Reproduce the entries below word for word. Begin with the line containing "What are the" and stop after the line containing "You are a photographer", including both of those lines.
────────────────────────────────────────
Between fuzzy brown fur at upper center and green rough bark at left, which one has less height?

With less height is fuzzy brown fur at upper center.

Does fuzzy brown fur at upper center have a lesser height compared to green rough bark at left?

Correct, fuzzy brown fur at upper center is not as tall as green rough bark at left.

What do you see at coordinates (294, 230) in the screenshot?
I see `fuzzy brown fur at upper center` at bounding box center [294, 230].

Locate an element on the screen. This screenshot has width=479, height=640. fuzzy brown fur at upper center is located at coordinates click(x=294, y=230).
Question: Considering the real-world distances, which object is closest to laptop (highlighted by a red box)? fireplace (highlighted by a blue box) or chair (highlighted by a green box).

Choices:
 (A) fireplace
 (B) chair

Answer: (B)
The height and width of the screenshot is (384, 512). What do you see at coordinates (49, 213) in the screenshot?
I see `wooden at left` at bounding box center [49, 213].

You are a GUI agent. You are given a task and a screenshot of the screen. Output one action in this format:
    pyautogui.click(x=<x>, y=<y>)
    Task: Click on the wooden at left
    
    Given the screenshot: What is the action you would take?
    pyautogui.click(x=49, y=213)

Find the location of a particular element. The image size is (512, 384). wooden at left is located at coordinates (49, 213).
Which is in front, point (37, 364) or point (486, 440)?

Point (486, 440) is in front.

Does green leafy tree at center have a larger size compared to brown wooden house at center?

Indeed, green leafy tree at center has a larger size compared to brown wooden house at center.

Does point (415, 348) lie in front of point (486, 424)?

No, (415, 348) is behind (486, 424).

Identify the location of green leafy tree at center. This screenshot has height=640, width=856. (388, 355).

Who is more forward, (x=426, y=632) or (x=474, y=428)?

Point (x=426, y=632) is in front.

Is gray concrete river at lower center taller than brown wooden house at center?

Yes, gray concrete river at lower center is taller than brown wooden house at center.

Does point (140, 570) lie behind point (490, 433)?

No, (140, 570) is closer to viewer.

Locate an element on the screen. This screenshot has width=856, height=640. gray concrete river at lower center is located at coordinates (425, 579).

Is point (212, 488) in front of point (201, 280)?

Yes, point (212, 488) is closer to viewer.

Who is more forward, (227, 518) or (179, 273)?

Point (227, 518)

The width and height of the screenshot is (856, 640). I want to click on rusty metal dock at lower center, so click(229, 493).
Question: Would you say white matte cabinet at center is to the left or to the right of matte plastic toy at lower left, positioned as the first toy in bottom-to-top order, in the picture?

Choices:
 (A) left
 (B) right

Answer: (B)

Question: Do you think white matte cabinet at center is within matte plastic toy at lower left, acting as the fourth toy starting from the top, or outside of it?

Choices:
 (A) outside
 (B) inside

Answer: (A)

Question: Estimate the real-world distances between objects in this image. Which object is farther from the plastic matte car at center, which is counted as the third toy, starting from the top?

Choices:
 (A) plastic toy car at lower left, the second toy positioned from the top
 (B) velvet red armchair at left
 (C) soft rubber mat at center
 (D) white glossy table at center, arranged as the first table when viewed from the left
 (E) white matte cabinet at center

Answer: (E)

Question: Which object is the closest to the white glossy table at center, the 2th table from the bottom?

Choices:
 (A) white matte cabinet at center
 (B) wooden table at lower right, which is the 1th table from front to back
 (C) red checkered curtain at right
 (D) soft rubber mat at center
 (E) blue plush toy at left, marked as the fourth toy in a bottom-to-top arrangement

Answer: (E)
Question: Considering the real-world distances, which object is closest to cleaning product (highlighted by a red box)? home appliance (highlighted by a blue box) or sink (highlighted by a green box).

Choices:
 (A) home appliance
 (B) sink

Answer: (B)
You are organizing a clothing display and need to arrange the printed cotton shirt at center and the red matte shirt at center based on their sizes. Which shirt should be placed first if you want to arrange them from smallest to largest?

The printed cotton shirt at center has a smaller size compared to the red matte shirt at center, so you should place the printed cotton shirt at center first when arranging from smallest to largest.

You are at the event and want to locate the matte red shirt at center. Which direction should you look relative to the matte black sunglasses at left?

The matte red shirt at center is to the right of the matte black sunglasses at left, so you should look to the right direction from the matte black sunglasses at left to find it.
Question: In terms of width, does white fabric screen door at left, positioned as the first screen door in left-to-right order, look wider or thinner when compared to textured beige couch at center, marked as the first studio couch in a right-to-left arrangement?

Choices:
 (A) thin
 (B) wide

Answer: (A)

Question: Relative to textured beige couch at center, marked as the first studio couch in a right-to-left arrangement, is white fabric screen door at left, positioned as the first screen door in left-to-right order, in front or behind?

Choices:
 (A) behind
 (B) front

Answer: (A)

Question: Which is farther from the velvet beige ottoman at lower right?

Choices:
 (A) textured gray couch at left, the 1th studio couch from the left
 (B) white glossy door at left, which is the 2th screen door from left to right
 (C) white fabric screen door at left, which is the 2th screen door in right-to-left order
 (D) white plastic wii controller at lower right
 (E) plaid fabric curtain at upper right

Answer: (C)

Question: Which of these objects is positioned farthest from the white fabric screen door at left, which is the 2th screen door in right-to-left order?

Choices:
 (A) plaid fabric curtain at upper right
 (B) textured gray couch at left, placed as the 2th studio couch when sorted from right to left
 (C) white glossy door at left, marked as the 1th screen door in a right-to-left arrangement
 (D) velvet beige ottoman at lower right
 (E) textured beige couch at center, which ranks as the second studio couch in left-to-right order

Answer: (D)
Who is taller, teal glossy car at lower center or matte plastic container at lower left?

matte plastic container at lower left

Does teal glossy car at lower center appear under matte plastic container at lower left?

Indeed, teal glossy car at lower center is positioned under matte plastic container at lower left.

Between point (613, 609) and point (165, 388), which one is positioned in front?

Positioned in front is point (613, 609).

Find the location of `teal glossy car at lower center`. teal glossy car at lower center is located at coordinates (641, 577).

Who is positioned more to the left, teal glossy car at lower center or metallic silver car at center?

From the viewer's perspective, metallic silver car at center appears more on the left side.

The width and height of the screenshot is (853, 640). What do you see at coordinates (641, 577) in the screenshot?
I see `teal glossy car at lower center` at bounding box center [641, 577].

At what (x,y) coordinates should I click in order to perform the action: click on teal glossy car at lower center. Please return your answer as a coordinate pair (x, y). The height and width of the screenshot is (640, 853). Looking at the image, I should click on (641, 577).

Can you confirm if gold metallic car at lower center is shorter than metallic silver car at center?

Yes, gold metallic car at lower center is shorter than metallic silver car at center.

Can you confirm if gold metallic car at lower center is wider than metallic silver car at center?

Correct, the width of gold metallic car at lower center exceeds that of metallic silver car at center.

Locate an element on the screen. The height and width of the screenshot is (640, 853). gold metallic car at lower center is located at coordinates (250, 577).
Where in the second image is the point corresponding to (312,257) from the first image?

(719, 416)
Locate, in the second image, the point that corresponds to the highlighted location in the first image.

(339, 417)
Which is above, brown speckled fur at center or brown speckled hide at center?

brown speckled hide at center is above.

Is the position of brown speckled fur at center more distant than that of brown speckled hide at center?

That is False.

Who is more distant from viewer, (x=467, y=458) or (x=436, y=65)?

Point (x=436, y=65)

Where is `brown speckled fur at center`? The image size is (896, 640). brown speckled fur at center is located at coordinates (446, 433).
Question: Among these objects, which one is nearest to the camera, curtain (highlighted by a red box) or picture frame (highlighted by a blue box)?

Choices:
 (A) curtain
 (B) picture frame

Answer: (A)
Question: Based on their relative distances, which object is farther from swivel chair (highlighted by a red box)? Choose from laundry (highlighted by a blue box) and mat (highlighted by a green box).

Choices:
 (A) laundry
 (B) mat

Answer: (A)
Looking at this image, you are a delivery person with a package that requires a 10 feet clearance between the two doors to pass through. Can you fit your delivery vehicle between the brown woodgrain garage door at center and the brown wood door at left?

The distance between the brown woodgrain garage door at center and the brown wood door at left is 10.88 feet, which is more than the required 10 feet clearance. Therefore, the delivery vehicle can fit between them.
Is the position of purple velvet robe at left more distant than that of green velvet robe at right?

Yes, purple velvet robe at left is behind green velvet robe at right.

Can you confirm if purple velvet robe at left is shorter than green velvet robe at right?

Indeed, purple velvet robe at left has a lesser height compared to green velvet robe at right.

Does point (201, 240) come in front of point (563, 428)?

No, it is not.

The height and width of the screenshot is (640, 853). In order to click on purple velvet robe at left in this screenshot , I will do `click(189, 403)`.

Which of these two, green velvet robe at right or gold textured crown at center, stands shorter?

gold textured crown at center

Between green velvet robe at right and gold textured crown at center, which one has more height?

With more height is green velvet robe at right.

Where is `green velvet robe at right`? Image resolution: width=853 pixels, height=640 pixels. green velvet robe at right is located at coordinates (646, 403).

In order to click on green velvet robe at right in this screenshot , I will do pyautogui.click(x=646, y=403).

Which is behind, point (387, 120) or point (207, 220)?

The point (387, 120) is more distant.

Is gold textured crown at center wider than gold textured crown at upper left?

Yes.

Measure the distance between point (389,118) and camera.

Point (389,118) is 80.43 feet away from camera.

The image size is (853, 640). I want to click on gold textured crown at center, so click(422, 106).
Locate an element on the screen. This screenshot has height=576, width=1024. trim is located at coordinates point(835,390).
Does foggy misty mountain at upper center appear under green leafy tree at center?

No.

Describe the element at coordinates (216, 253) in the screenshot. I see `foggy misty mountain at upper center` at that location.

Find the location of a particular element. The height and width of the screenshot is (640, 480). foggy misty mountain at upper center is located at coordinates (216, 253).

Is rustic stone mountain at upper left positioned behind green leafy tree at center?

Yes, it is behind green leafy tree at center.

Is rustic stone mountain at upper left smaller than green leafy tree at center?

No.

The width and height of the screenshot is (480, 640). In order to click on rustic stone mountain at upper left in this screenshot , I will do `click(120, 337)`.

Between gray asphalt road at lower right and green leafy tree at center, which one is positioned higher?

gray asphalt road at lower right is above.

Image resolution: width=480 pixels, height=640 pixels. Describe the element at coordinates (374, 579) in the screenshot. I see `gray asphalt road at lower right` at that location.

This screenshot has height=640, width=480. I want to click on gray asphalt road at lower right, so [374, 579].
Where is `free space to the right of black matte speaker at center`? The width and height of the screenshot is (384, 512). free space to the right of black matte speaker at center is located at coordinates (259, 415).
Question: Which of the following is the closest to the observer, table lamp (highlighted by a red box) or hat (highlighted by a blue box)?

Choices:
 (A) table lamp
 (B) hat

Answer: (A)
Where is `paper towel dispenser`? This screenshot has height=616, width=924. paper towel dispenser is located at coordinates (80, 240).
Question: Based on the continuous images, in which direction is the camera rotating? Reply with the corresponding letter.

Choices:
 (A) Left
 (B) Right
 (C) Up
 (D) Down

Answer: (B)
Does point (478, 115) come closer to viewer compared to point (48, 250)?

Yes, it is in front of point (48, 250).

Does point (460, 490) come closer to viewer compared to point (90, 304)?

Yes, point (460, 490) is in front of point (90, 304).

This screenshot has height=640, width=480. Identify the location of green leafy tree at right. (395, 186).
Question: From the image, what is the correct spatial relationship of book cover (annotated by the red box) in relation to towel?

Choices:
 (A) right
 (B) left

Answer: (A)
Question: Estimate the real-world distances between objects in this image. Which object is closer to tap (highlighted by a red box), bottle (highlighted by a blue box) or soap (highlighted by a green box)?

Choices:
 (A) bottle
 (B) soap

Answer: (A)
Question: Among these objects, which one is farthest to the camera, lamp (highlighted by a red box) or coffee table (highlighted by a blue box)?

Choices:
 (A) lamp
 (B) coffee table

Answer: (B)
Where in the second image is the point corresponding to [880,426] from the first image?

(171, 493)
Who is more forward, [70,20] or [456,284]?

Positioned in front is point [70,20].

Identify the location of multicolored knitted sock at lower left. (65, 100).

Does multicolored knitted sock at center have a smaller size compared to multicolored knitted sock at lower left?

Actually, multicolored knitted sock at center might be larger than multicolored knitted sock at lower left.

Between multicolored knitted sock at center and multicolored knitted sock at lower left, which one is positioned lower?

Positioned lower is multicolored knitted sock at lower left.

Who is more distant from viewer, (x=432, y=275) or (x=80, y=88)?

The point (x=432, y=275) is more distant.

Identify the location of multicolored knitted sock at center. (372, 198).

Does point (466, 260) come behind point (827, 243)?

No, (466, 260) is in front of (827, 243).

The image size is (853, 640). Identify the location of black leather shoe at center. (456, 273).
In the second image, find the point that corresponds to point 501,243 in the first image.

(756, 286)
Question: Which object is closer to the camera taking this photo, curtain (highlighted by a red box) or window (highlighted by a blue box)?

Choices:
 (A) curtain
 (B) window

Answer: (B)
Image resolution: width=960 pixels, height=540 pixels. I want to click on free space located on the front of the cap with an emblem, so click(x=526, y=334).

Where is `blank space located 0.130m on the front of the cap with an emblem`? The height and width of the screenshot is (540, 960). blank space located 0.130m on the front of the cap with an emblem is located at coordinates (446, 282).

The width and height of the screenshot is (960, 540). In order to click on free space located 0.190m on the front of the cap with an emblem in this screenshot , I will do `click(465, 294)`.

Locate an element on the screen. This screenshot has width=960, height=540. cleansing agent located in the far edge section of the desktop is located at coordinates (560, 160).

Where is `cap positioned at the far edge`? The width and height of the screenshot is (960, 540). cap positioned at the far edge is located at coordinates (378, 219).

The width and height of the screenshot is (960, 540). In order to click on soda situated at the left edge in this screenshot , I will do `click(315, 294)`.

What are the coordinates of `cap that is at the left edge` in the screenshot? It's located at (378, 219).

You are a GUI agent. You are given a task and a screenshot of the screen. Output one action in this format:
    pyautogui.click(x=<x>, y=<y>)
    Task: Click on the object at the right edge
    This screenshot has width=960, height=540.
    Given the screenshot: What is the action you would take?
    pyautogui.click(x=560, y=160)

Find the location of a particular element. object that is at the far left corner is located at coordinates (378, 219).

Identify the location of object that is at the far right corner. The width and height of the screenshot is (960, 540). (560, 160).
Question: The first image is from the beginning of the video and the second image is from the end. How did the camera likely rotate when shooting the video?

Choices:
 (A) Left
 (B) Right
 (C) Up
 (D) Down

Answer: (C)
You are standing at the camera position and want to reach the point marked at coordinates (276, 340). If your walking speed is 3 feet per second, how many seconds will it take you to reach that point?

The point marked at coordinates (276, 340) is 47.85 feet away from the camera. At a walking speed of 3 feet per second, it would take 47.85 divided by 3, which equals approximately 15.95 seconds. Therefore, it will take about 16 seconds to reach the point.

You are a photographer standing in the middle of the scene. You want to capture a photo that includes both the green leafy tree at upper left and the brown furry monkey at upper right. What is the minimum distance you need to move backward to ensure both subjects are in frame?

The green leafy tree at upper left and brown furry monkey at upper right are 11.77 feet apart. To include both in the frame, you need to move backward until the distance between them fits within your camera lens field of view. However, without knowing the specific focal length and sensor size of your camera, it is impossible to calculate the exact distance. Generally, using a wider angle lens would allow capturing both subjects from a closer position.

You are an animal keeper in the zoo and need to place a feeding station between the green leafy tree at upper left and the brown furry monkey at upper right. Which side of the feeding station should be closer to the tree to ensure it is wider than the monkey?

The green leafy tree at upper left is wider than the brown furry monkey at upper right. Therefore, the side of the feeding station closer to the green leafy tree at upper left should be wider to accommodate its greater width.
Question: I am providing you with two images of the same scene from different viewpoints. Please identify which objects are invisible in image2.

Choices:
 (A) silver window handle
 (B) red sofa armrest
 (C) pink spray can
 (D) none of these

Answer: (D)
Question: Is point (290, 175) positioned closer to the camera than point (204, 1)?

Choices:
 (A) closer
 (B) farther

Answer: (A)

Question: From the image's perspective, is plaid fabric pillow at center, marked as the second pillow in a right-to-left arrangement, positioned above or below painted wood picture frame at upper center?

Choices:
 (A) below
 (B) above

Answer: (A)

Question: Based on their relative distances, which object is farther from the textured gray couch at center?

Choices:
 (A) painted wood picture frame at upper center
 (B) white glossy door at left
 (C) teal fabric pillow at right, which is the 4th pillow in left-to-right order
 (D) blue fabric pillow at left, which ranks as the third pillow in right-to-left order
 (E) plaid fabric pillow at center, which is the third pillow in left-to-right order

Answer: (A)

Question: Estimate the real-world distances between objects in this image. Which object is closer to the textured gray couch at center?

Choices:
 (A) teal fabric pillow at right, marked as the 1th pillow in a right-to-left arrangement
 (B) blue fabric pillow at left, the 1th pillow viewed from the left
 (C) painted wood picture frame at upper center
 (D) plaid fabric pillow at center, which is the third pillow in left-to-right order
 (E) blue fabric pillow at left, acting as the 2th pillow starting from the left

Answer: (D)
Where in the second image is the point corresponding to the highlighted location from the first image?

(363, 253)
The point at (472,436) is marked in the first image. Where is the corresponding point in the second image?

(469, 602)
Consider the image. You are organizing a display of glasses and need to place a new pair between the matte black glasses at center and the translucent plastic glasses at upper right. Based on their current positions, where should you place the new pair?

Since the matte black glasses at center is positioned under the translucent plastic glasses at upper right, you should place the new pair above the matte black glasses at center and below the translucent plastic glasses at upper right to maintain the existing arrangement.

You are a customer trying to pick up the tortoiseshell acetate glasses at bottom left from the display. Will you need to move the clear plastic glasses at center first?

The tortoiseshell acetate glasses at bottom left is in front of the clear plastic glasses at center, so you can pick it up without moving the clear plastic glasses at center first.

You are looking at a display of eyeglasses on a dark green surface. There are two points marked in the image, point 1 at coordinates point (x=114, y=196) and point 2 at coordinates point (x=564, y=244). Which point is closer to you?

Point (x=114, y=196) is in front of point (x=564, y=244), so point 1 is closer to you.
────────────────────────────────────────
Solution to this task -
What are the coordinates of `cap that is at the left edge` in the screenshot? It's located at (378, 219).

You are a GUI agent. You are given a task and a screenshot of the screen. Output one action in this format:
    pyautogui.click(x=<x>, y=<y>)
    Task: Click on the object at the right edge
    This screenshot has width=960, height=540.
    Given the screenshot: What is the action you would take?
    pyautogui.click(x=560, y=160)

Find the location of a particular element. object that is at the far left corner is located at coordinates (378, 219).

Identify the location of object that is at the far right corner. The width and height of the screenshot is (960, 540). (560, 160).
Question: The first image is from the beginning of the video and the second image is from the end. How did the camera likely rotate when shooting the video?

Choices:
 (A) Left
 (B) Right
 (C) Up
 (D) Down

Answer: (C)
You are standing at the camera position and want to reach the point marked at coordinates (276, 340). If your walking speed is 3 feet per second, how many seconds will it take you to reach that point?

The point marked at coordinates (276, 340) is 47.85 feet away from the camera. At a walking speed of 3 feet per second, it would take 47.85 divided by 3, which equals approximately 15.95 seconds. Therefore, it will take about 16 seconds to reach the point.

You are a photographer standing in the middle of the scene. You want to capture a photo that includes both the green leafy tree at upper left and the brown furry monkey at upper right. What is the minimum distance you need to move backward to ensure both subjects are in frame?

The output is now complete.